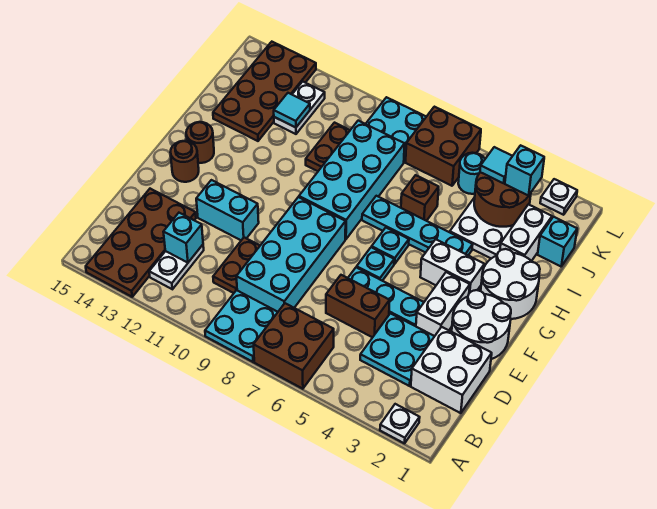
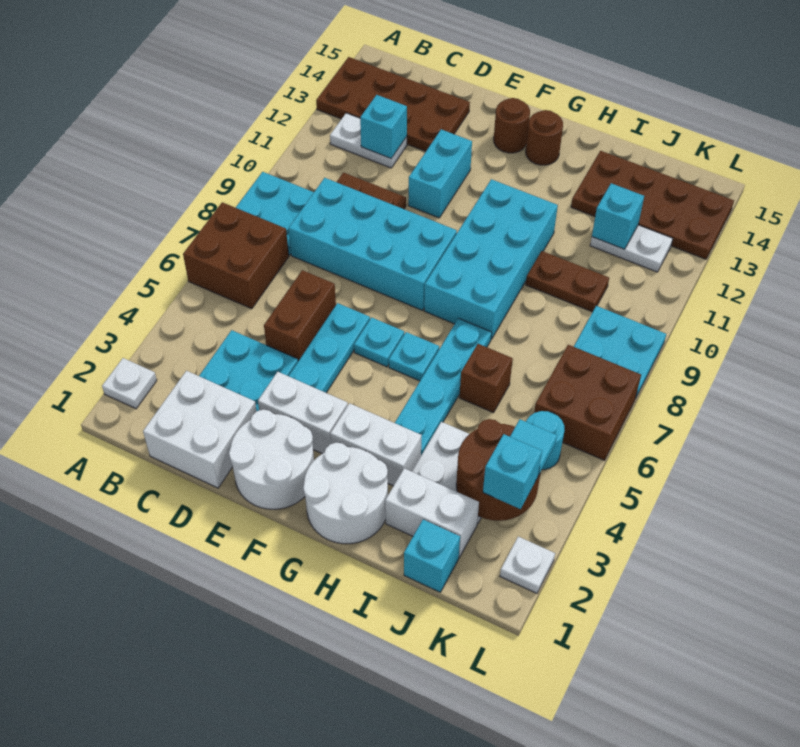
white brick G3:G4 level 1 -> white brick G3:H3 level 1
cyan brick G8:J9 level 1 -> cyan brick G8:H11 level 1
cyan tile J12 level 2 -> cyan brick J12 level 2

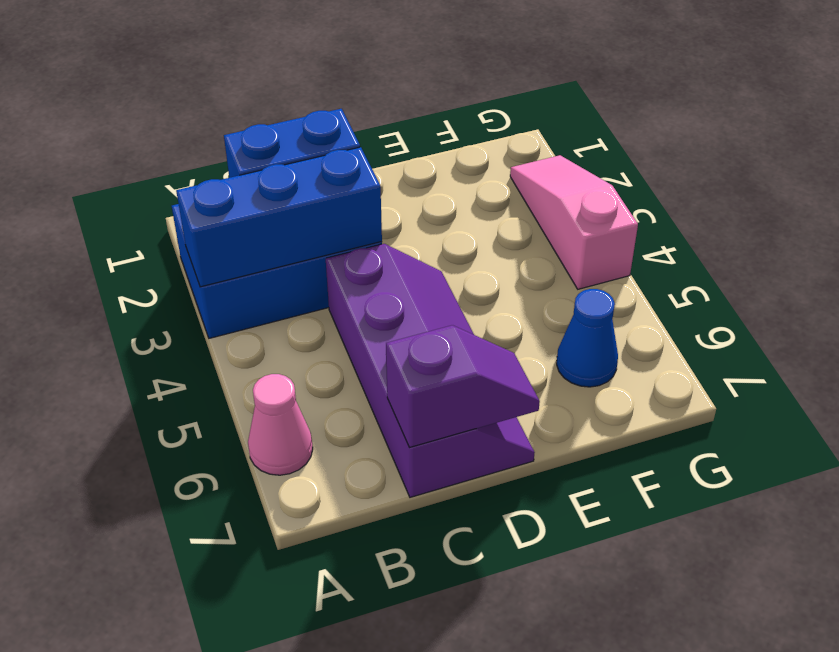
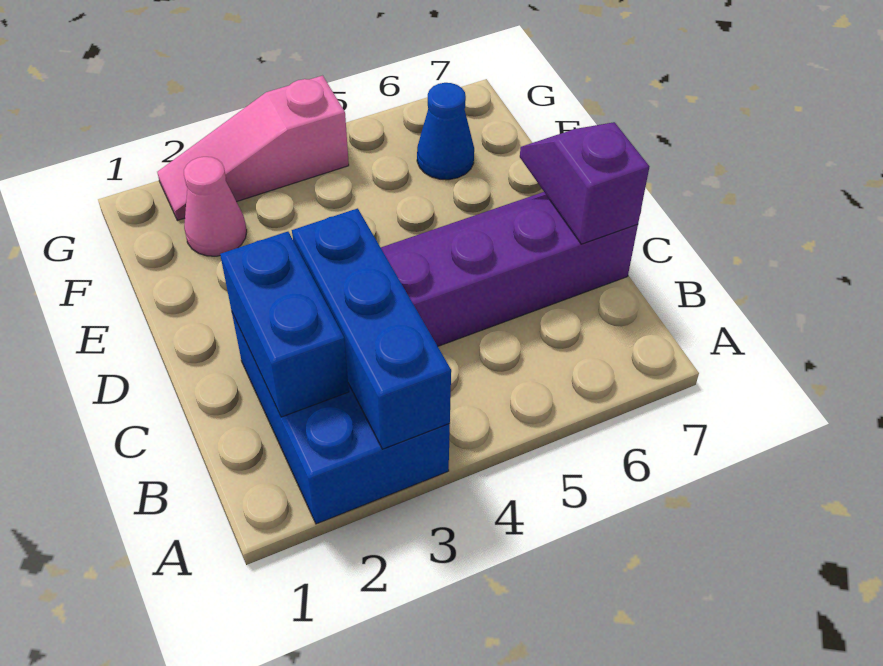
pink cone A6 level 1 -> pink cone F2 level 1

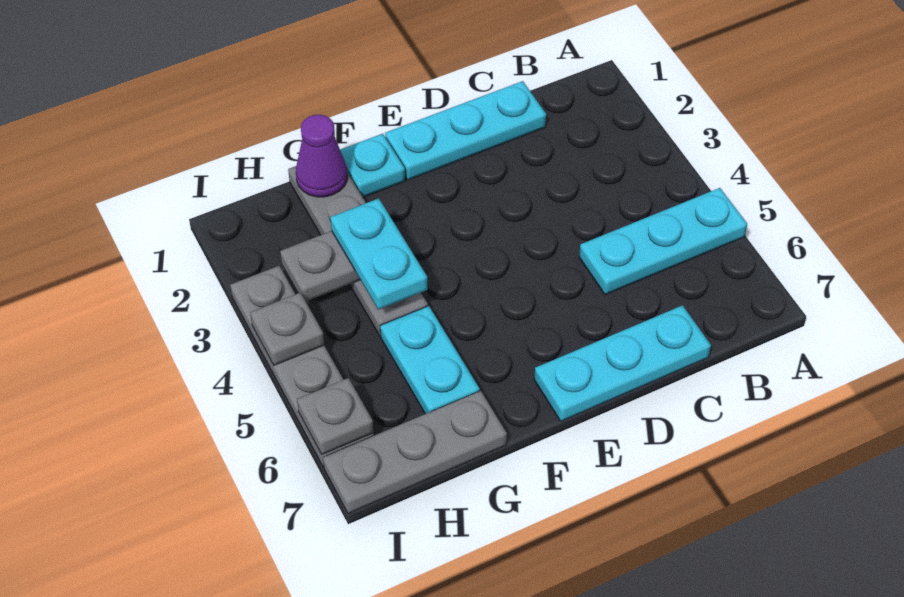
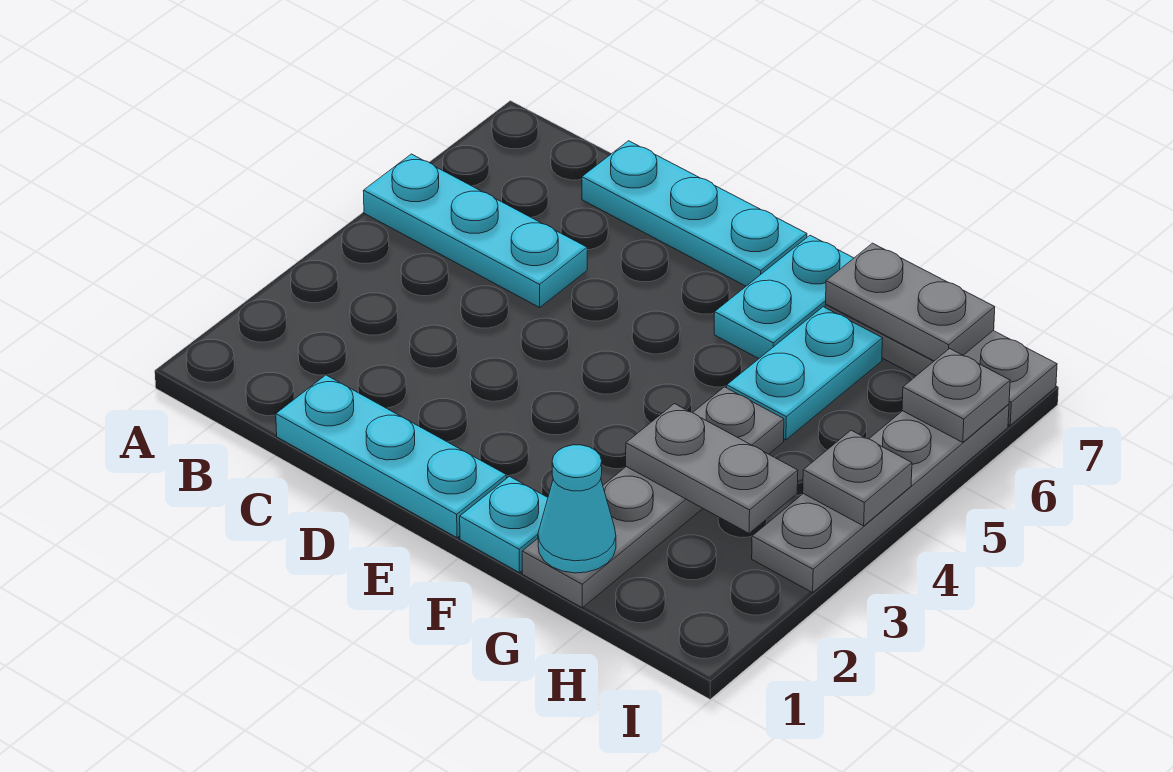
purple cone G1 level 2 -> cyan cone G1 level 2
cyan plate G3:G4 level 3 -> cyan plate F6:F7 level 1
none -> grey plate G7:H7 level 2

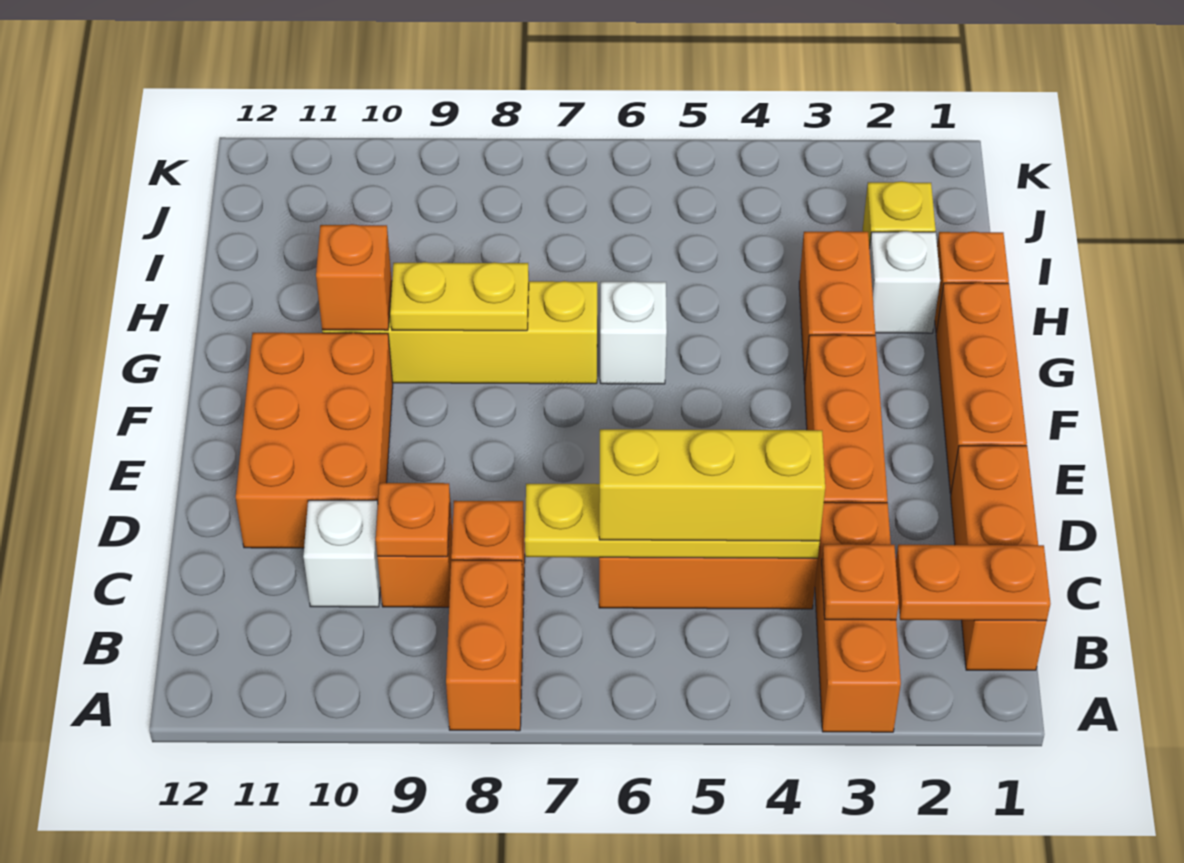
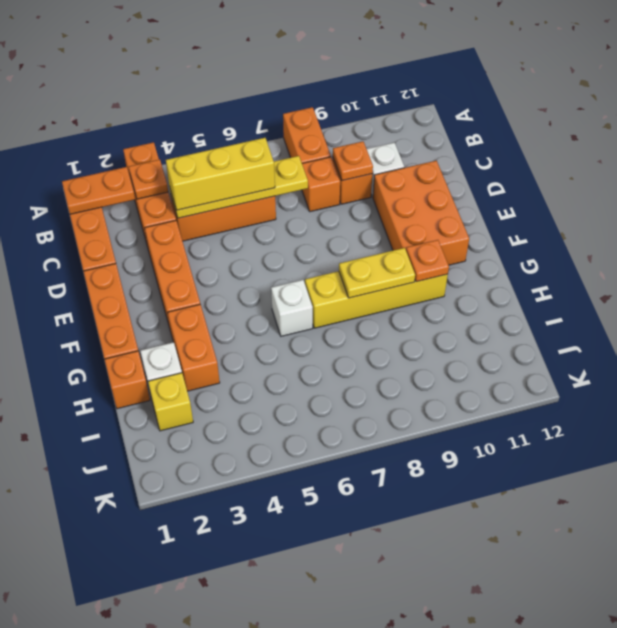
orange brick G10 level 2 -> orange plate G10 level 2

════════════════════

# What to do:
Which lines hold the word "plate"? Copy each of them from the records.

# Answer box:
cyan plate G3:G4 level 3 -> cyan plate F6:F7 level 1
none -> grey plate G7:H7 level 2
orange brick G10 level 2 -> orange plate G10 level 2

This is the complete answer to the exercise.